### [TASK STATEMENT]
What is the number of lines below that contain the string "cyan"? Give it and nothing else.

Image sequences with motion text:
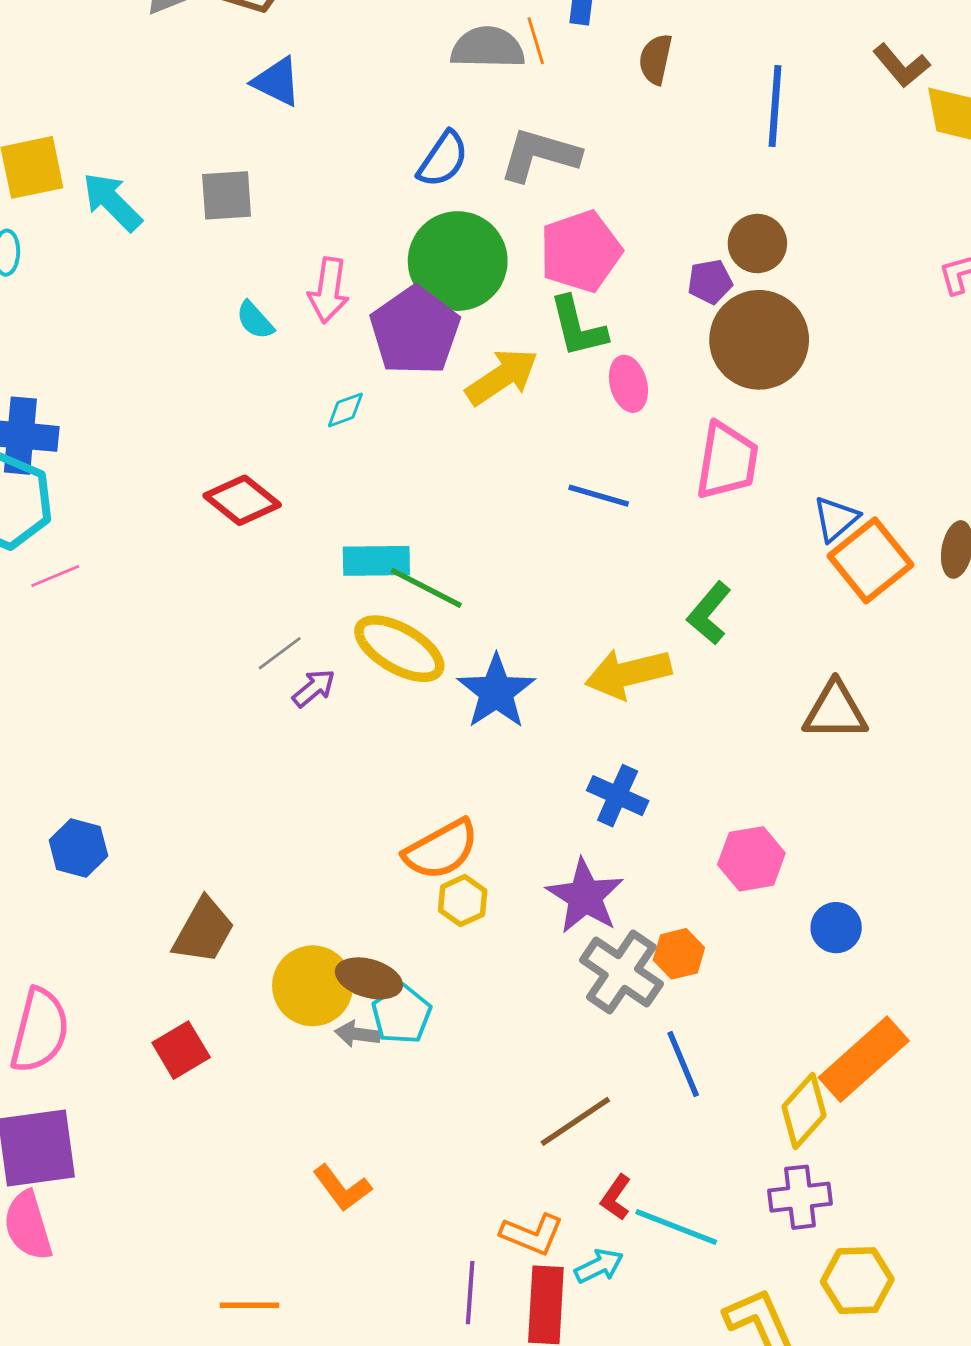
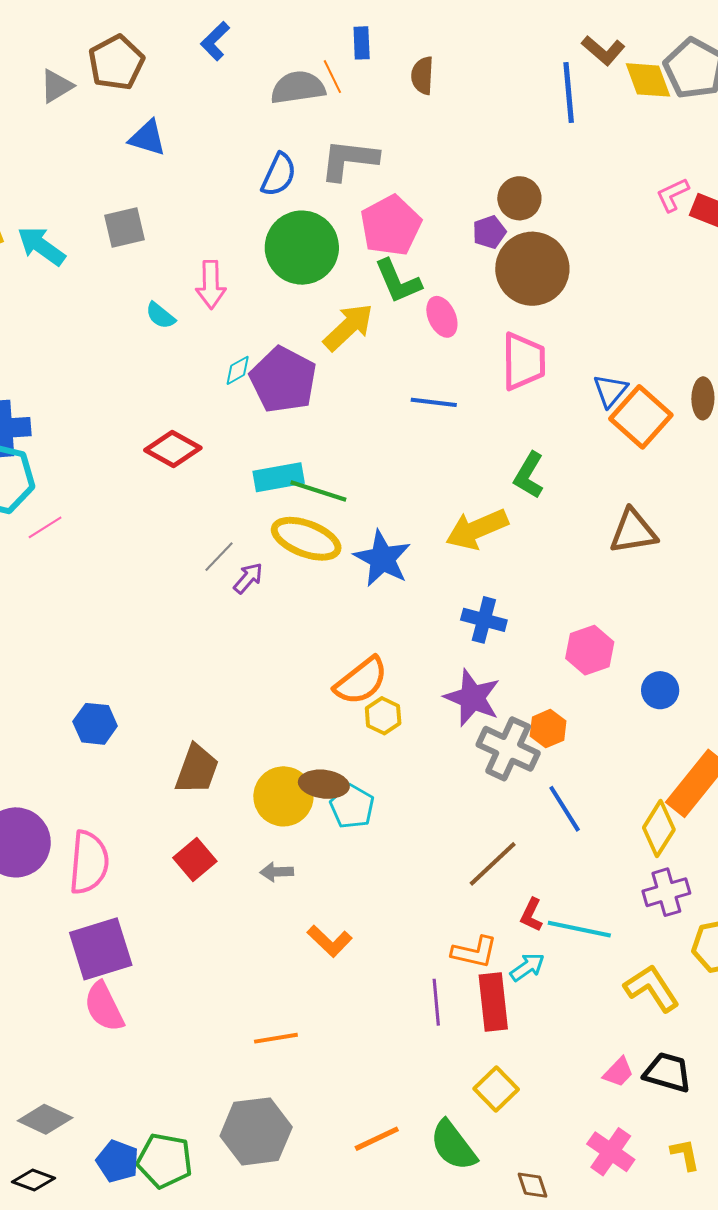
blue line: (775, 106) -> (569, 92), moved
purple pentagon: (415, 331) -> (283, 380), moved
gray arrow: (357, 1034) -> (277, 872), moved

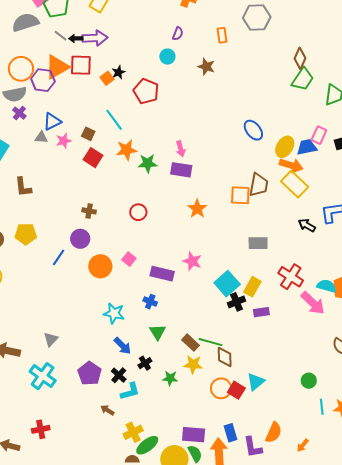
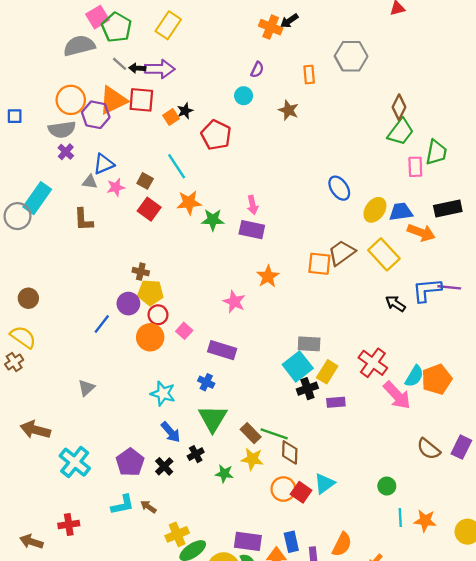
pink rectangle: (319, 135) -> (415, 167), moved, turned -30
orange arrow: (291, 165) -> (421, 233), moved
brown trapezoid: (259, 185) -> (342, 253), turned -140
brown L-shape: (23, 187) -> (83, 220), moved
red circle: (138, 212) -> (158, 315), moved
yellow pentagon: (26, 234) -> (151, 293), moved
gray rectangle: (258, 243) -> (309, 344), moved
pink star: (192, 261) -> (234, 302), moved
cyan semicircle: (327, 286) -> (414, 376), turned 102
green triangle: (158, 332) -> (213, 418), size x1.5
gray triangle: (51, 339) -> (86, 388), moved
cyan L-shape: (130, 391) -> (123, 505), moved

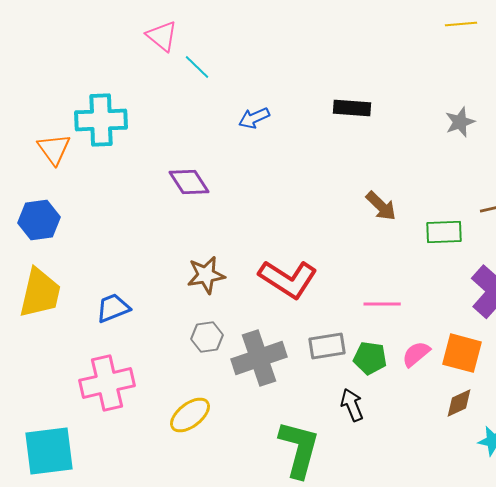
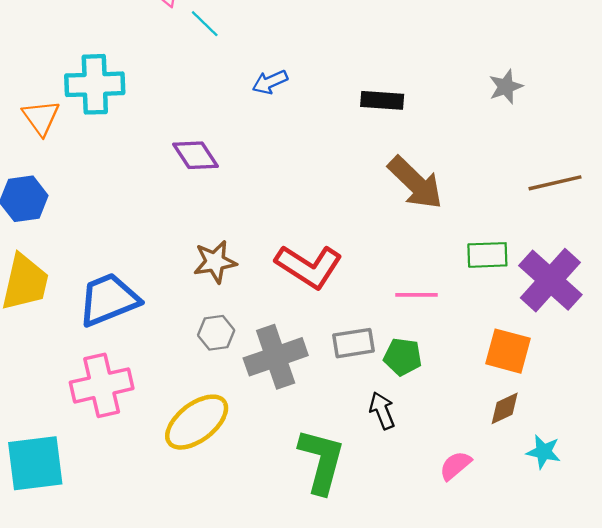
black rectangle: (352, 108) -> (382, 100), moved
brown arrow: (381, 206) -> (415, 183), size x1.6
green rectangle: (444, 232) -> (487, 255), moved
blue trapezoid: (113, 308) -> (109, 300), size x1.6
pink semicircle: (416, 354) -> (455, 466), moved
yellow ellipse: (190, 415) -> (197, 422), size x1.4

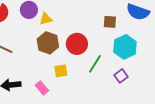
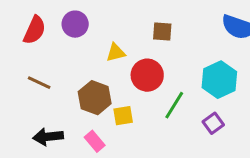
yellow triangle: (46, 19) -> (116, 53), moved
brown square: (110, 22) -> (162, 32), moved
brown hexagon: (48, 43) -> (95, 98), moved

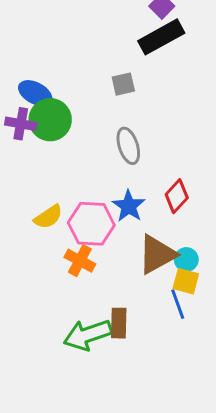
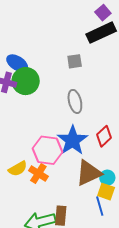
blue star: (129, 206) -> (72, 140), size x1.4
yellow semicircle: (48, 217) -> (18, 169), moved

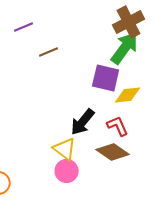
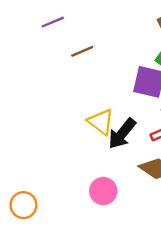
yellow triangle: (65, 149) -> (101, 122), moved

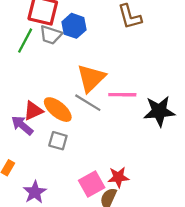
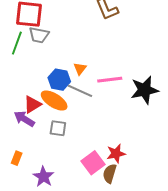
blue hexagon: (74, 26) -> (59, 80), moved
orange triangle: (91, 78) -> (80, 69), size x0.5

### [EXPECTED OUTPUT]
2